* [Source records]:
=== Begin Enclosure ===

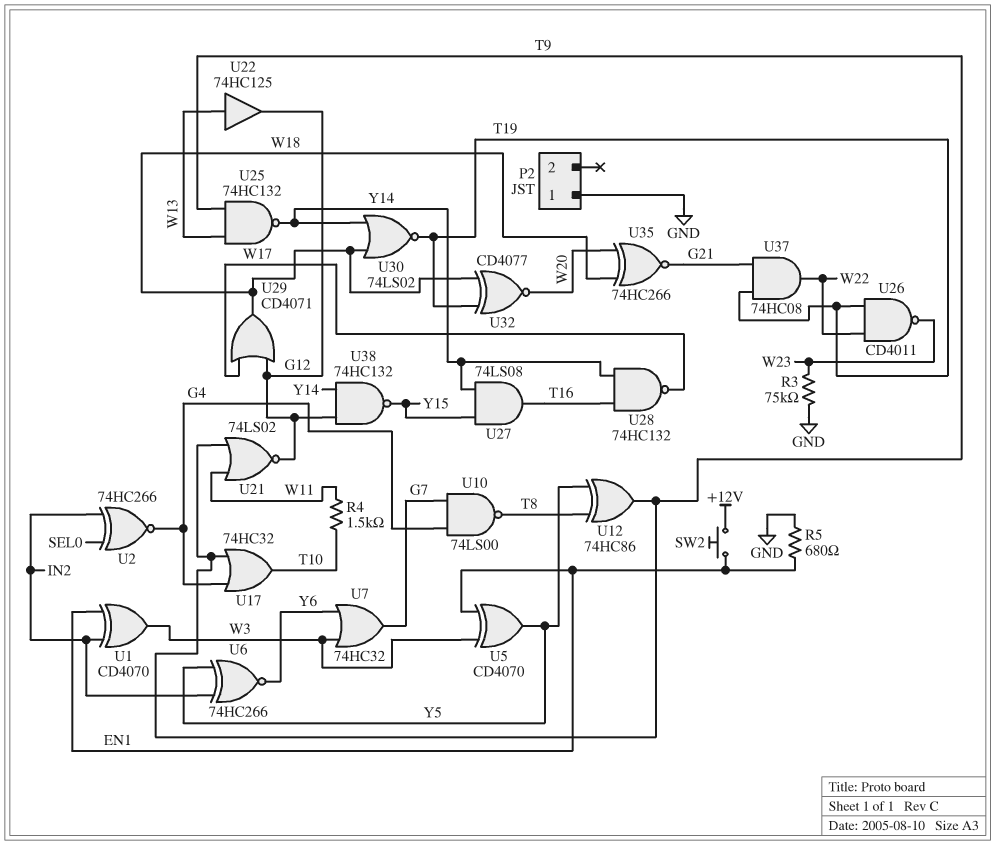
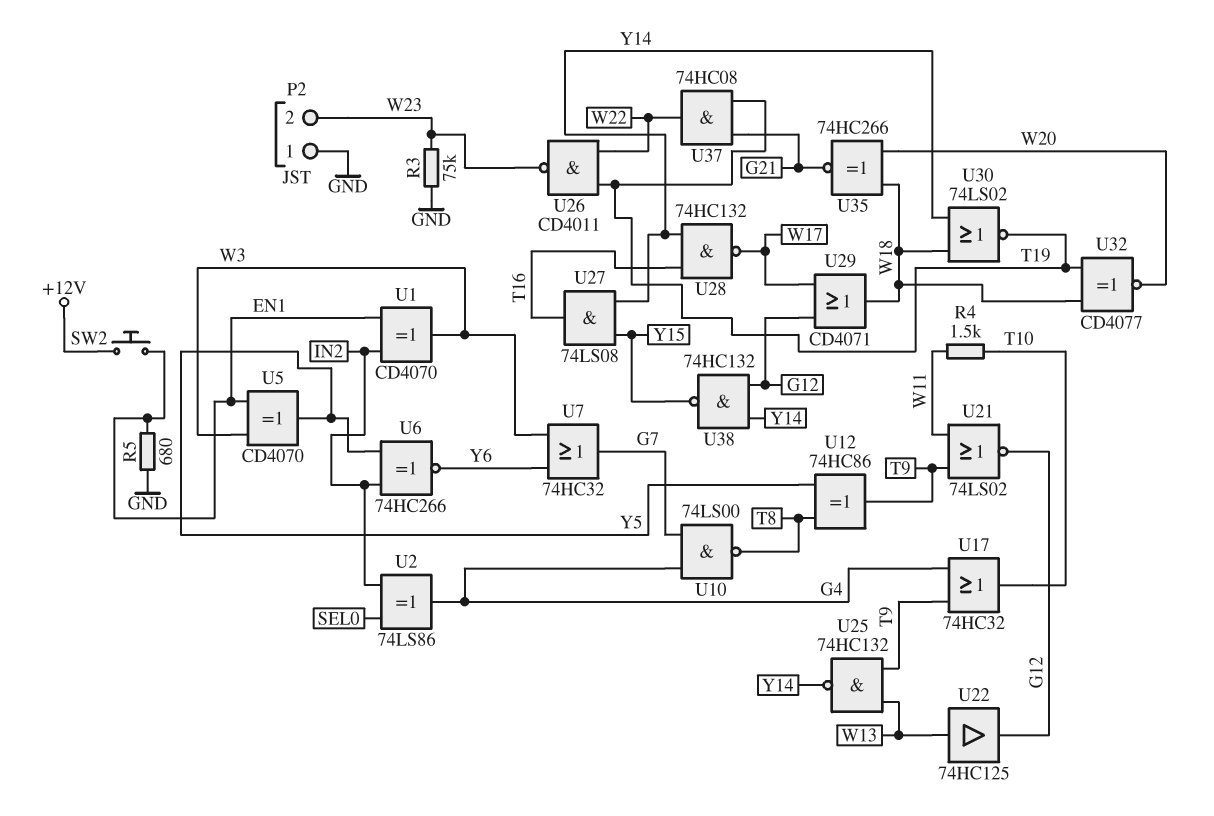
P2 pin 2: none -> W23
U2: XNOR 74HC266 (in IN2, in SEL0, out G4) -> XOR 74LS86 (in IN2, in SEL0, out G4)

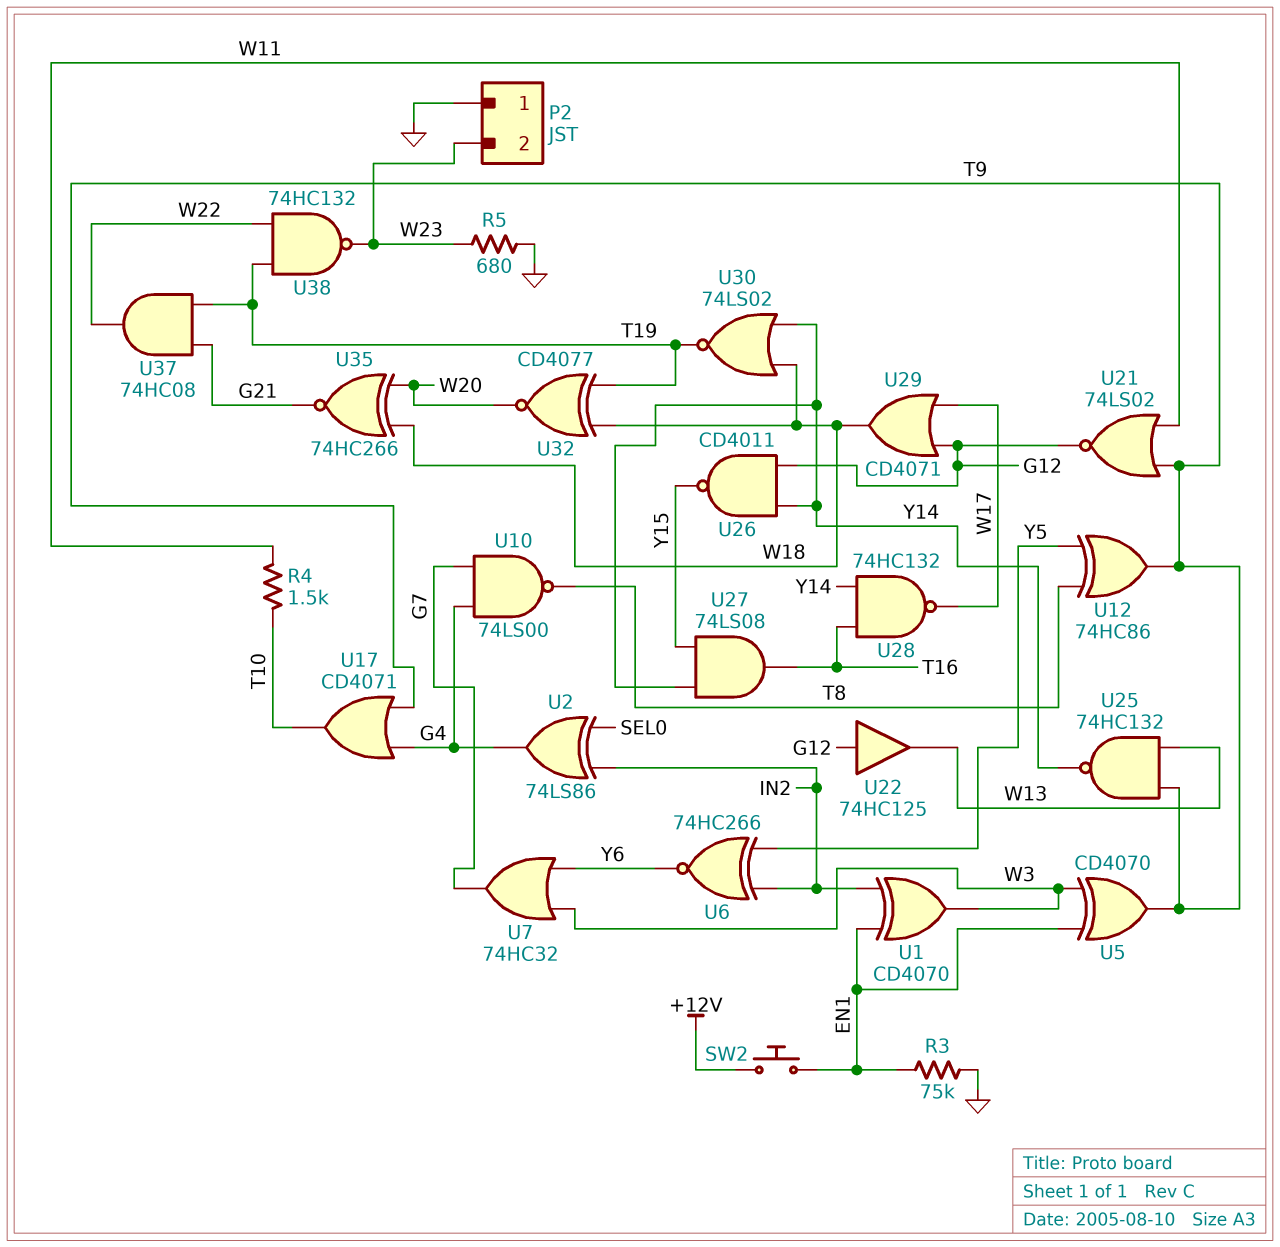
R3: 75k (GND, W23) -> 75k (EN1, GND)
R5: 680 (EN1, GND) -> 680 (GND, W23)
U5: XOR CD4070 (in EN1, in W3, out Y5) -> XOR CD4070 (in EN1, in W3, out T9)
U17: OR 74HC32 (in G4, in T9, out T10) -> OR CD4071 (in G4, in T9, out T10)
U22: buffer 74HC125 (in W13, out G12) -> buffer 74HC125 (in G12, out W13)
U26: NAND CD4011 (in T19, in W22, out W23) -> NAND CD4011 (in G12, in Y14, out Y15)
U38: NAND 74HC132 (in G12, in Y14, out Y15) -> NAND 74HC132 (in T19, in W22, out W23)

=== End Enclosure ===
=== Begin Enclosure ===

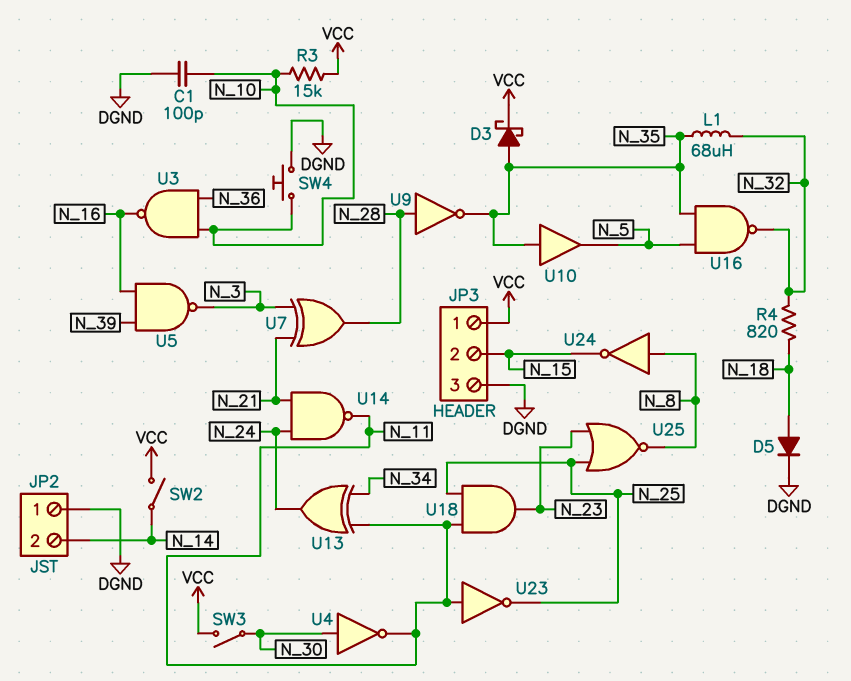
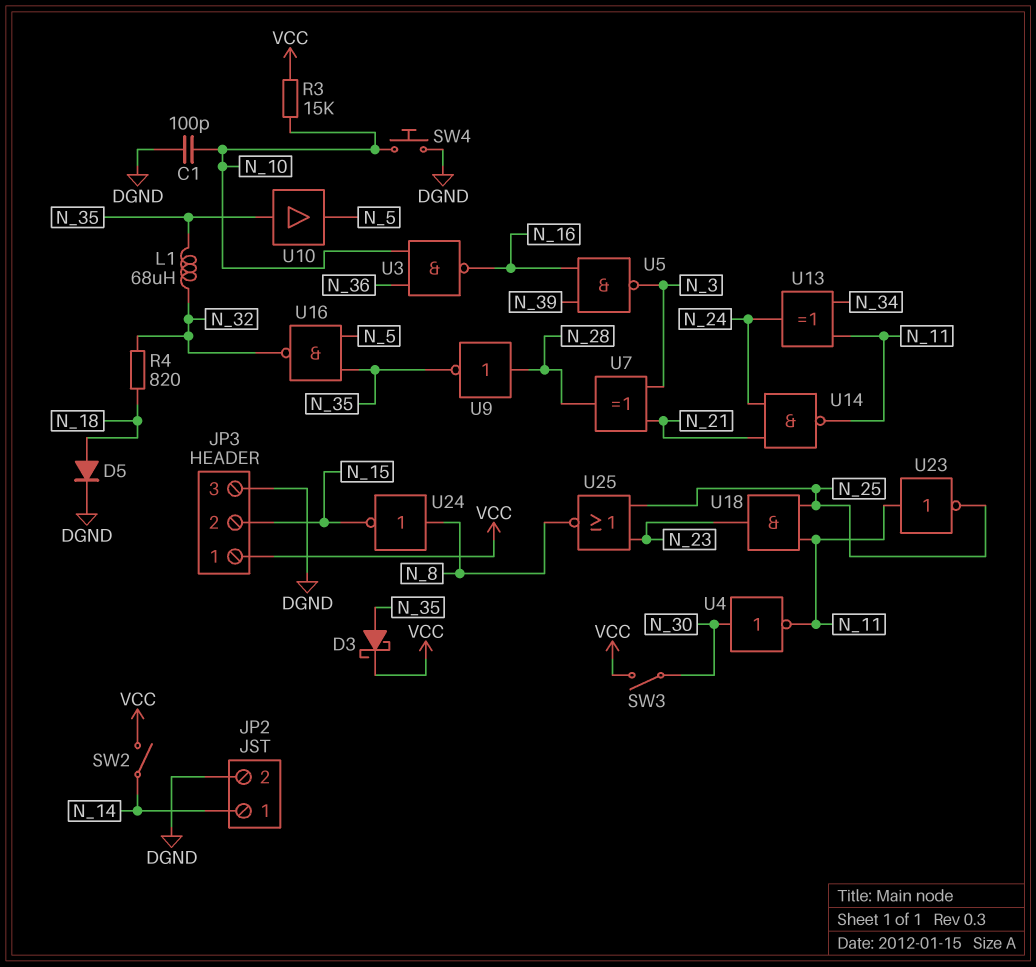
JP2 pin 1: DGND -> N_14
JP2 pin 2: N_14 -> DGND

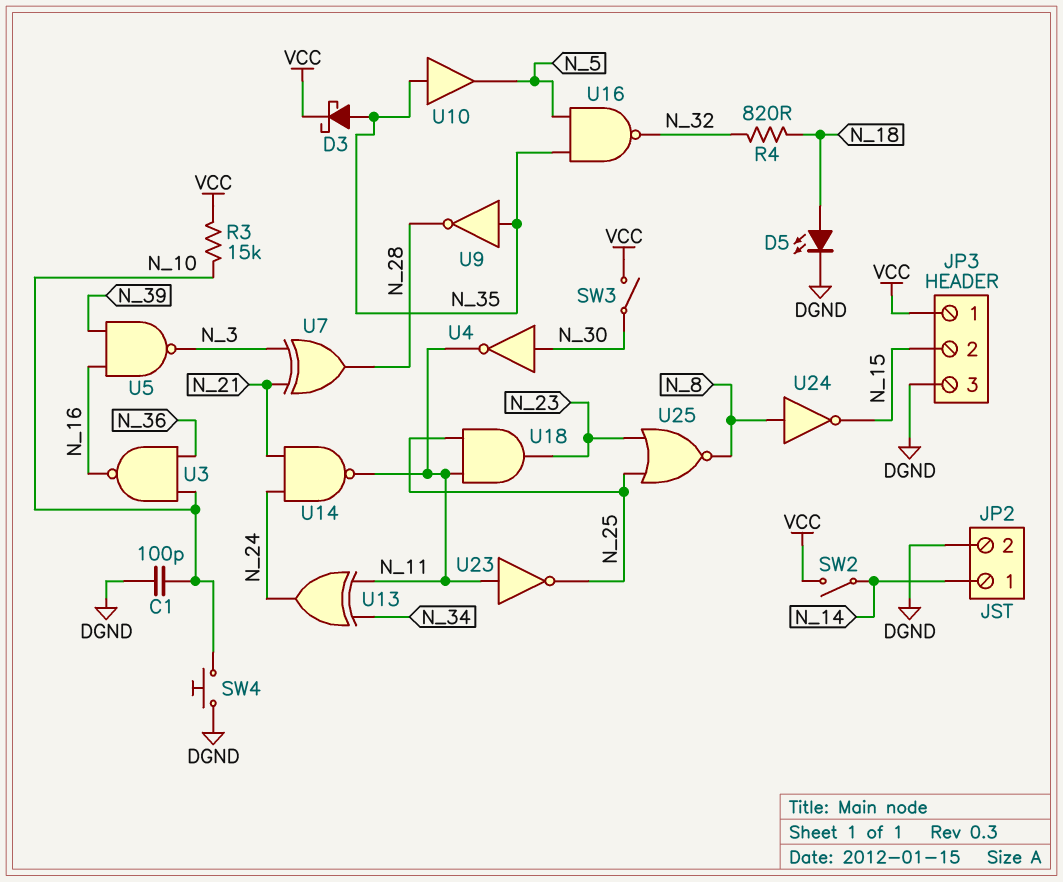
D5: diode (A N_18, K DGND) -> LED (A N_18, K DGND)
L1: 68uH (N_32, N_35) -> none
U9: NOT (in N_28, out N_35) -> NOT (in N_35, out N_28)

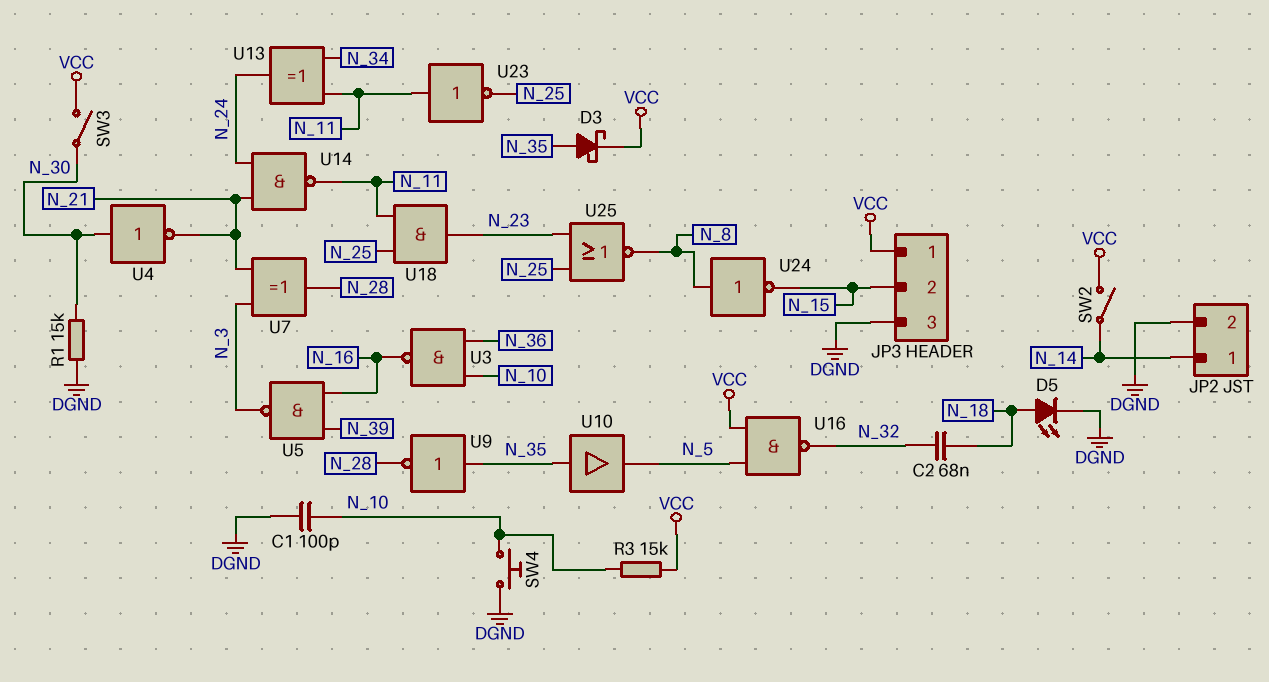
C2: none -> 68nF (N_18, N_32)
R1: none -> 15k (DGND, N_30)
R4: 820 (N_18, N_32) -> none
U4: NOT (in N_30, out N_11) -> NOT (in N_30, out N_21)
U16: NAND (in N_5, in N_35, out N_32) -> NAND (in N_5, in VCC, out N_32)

=== End Enclosure ===

* [Required work]: Repeat only the stretch of data above that runs from the line with "P2 pin 2: none -> W23" to the line with "U5: XOR CD4070". Keep both end lines; exclude pictures.

* [Worked solution]:
P2 pin 2: none -> W23
U2: XNOR 74HC266 (in IN2, in SEL0, out G4) -> XOR 74LS86 (in IN2, in SEL0, out G4)

R3: 75k (GND, W23) -> 75k (EN1, GND)
R5: 680 (EN1, GND) -> 680 (GND, W23)
U5: XOR CD4070 (in EN1, in W3, out Y5) -> XOR CD4070 (in EN1, in W3, out T9)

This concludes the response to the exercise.